(Exercise aim) The whole of the data is to be duplicated precisely.

========================

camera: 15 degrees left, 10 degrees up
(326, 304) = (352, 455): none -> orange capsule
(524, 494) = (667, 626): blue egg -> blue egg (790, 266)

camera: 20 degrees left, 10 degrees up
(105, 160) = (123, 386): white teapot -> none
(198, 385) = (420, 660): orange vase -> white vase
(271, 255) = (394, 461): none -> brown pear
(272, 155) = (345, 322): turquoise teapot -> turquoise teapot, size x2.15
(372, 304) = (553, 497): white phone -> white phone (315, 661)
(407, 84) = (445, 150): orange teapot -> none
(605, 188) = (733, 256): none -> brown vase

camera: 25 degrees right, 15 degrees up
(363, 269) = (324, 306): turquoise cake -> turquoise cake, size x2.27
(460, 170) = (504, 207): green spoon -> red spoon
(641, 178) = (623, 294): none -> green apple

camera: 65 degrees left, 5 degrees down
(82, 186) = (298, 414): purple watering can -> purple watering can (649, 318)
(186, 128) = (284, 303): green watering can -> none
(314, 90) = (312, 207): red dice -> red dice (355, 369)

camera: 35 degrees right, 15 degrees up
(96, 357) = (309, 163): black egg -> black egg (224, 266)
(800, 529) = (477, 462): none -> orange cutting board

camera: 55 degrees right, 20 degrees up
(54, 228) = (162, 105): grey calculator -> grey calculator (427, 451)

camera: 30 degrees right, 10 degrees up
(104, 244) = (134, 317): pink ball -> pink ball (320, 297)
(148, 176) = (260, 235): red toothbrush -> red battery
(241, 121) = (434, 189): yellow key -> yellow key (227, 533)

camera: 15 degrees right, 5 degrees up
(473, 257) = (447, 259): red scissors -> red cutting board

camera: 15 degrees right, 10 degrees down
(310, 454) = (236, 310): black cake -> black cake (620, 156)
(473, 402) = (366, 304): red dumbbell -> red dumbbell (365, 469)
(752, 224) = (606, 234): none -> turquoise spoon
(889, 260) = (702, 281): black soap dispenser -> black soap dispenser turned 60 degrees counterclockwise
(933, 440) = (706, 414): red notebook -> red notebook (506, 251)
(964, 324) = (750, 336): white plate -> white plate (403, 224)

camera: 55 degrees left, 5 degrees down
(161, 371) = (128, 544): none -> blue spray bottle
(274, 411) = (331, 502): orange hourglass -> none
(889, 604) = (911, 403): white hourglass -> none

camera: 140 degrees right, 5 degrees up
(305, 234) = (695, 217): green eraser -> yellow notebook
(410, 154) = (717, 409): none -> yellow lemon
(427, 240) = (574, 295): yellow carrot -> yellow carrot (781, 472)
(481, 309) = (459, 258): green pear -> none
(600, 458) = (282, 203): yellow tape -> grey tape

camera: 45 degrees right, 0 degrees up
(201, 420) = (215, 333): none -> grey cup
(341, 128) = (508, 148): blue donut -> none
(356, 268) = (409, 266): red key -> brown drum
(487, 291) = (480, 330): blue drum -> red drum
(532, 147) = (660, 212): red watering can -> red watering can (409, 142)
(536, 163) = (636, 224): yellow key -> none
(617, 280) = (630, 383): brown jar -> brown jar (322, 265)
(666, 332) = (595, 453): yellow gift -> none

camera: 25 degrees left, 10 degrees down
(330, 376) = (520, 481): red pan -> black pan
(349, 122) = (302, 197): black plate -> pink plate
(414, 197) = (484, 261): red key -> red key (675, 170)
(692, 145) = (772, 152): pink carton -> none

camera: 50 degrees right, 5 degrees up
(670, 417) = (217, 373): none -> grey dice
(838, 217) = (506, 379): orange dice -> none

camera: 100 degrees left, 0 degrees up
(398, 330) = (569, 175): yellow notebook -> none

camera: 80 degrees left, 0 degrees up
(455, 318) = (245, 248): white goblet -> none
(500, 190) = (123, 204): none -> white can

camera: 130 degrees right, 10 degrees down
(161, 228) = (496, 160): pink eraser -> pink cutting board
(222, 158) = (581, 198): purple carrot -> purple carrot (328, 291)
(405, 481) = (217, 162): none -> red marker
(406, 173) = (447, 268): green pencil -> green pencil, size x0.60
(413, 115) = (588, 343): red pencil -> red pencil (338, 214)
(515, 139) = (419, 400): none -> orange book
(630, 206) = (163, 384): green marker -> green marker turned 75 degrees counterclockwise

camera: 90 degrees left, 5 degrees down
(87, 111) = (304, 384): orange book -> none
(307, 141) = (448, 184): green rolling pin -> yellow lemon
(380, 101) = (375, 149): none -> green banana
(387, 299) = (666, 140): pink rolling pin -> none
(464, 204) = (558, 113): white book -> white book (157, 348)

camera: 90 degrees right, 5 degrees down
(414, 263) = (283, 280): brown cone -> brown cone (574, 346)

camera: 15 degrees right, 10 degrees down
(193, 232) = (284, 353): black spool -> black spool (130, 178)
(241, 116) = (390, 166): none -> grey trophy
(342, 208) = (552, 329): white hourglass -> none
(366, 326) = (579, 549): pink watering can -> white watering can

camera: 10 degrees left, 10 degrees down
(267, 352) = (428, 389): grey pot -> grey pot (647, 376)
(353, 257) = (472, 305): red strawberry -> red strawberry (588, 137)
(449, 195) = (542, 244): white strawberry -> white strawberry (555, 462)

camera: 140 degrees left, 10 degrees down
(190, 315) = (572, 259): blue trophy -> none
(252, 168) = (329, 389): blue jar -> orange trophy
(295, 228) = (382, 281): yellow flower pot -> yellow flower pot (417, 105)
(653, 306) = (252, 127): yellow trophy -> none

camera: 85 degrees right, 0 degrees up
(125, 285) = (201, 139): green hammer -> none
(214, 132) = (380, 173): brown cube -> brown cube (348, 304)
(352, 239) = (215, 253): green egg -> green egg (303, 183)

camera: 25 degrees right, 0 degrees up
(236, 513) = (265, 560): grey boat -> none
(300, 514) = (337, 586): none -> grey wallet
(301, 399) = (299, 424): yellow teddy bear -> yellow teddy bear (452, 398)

========================

(Exercise response)
camera: 15 degrees left, 10 degrees up
(326, 304) = (352, 455): none -> orange capsule
(524, 494) = (667, 626): blue egg -> blue egg (790, 266)

camera: 20 degrees left, 10 degrees up
(105, 160) = (123, 386): white teapot -> none
(198, 385) = (420, 660): orange vase -> white vase
(271, 255) = (394, 461): none -> brown pear
(272, 155) = (345, 322): turquoise teapot -> turquoise teapot, size x2.15
(372, 304) = (553, 497): white phone -> white phone (315, 661)
(407, 84) = (445, 150): orange teapot -> none
(605, 188) = (733, 256): none -> brown vase

camera: 25 degrees right, 15 degrees up
(363, 269) = (324, 306): turquoise cake -> turquoise cake, size x2.27
(460, 170) = (504, 207): green spoon -> red spoon
(641, 178) = (623, 294): none -> green apple

camera: 65 degrees left, 5 degrees down
(82, 186) = (298, 414): purple watering can -> purple watering can (649, 318)
(186, 128) = (284, 303): green watering can -> none
(314, 90) = (312, 207): red dice -> red dice (355, 369)

camera: 35 degrees right, 15 degrees up
(96, 357) = (309, 163): black egg -> black egg (224, 266)
(800, 529) = (477, 462): none -> orange cutting board

camera: 55 degrees right, 20 degrees up
(54, 228) = (162, 105): grey calculator -> grey calculator (427, 451)

camera: 30 degrees right, 10 degrees up
(104, 244) = (134, 317): pink ball -> pink ball (320, 297)
(148, 176) = (260, 235): red toothbrush -> red battery
(241, 121) = (434, 189): yellow key -> yellow key (227, 533)

camera: 15 degrees right, 5 degrees up
(473, 257) = (447, 259): red scissors -> red cutting board

camera: 15 degrees right, 10 degrees down
(310, 454) = (236, 310): black cake -> black cake (620, 156)
(473, 402) = (366, 304): red dumbbell -> red dumbbell (365, 469)
(752, 224) = (606, 234): none -> turquoise spoon
(889, 260) = (702, 281): black soap dispenser -> black soap dispenser turned 60 degrees counterclockwise
(933, 440) = (706, 414): red notebook -> red notebook (506, 251)
(964, 324) = (750, 336): white plate -> white plate (403, 224)

camera: 55 degrees left, 5 degrees down
(161, 371) = (128, 544): none -> blue spray bottle
(274, 411) = (331, 502): orange hourglass -> none
(889, 604) = (911, 403): white hourglass -> none

camera: 140 degrees right, 5 degrees up
(305, 234) = (695, 217): green eraser -> yellow notebook
(410, 154) = (717, 409): none -> yellow lemon
(427, 240) = (574, 295): yellow carrot -> yellow carrot (781, 472)
(481, 309) = (459, 258): green pear -> none
(600, 458) = (282, 203): yellow tape -> grey tape

camera: 45 degrees right, 0 degrees up
(201, 420) = (215, 333): none -> grey cup
(341, 128) = (508, 148): blue donut -> none
(356, 268) = (409, 266): red key -> brown drum
(487, 291) = (480, 330): blue drum -> red drum
(532, 147) = (660, 212): red watering can -> red watering can (409, 142)
(536, 163) = (636, 224): yellow key -> none
(617, 280) = (630, 383): brown jar -> brown jar (322, 265)
(666, 332) = (595, 453): yellow gift -> none

camera: 25 degrees left, 10 degrees down
(330, 376) = (520, 481): red pan -> black pan
(349, 122) = (302, 197): black plate -> pink plate
(414, 197) = (484, 261): red key -> red key (675, 170)
(692, 145) = (772, 152): pink carton -> none

camera: 50 degrees right, 5 degrees up
(670, 417) = (217, 373): none -> grey dice
(838, 217) = (506, 379): orange dice -> none

camera: 100 degrees left, 0 degrees up
(398, 330) = (569, 175): yellow notebook -> none

camera: 80 degrees left, 0 degrees up
(455, 318) = (245, 248): white goblet -> none
(500, 190) = (123, 204): none -> white can

camera: 130 degrees right, 10 degrees down
(161, 228) = (496, 160): pink eraser -> pink cutting board
(222, 158) = (581, 198): purple carrot -> purple carrot (328, 291)
(405, 481) = (217, 162): none -> red marker
(406, 173) = (447, 268): green pencil -> green pencil, size x0.60
(413, 115) = (588, 343): red pencil -> red pencil (338, 214)
(515, 139) = (419, 400): none -> orange book
(630, 206) = (163, 384): green marker -> green marker turned 75 degrees counterclockwise

camera: 90 degrees left, 5 degrees down
(87, 111) = (304, 384): orange book -> none
(307, 141) = (448, 184): green rolling pin -> yellow lemon
(380, 101) = (375, 149): none -> green banana
(387, 299) = (666, 140): pink rolling pin -> none
(464, 204) = (558, 113): white book -> white book (157, 348)

camera: 90 degrees right, 5 degrees down
(414, 263) = (283, 280): brown cone -> brown cone (574, 346)

camera: 15 degrees right, 10 degrees down
(193, 232) = (284, 353): black spool -> black spool (130, 178)
(241, 116) = (390, 166): none -> grey trophy
(342, 208) = (552, 329): white hourglass -> none
(366, 326) = (579, 549): pink watering can -> white watering can

camera: 10 degrees left, 10 degrees down
(267, 352) = (428, 389): grey pot -> grey pot (647, 376)
(353, 257) = (472, 305): red strawberry -> red strawberry (588, 137)
(449, 195) = (542, 244): white strawberry -> white strawberry (555, 462)

camera: 140 degrees left, 10 degrees down
(190, 315) = (572, 259): blue trophy -> none
(252, 168) = (329, 389): blue jar -> orange trophy
(295, 228) = (382, 281): yellow flower pot -> yellow flower pot (417, 105)
(653, 306) = (252, 127): yellow trophy -> none

camera: 85 degrees right, 0 degrees up
(125, 285) = (201, 139): green hammer -> none
(214, 132) = (380, 173): brown cube -> brown cube (348, 304)
(352, 239) = (215, 253): green egg -> green egg (303, 183)

camera: 25 degrees right, 0 degrees up
(236, 513) = (265, 560): grey boat -> none
(300, 514) = (337, 586): none -> grey wallet
(301, 399) = (299, 424): yellow teddy bear -> yellow teddy bear (452, 398)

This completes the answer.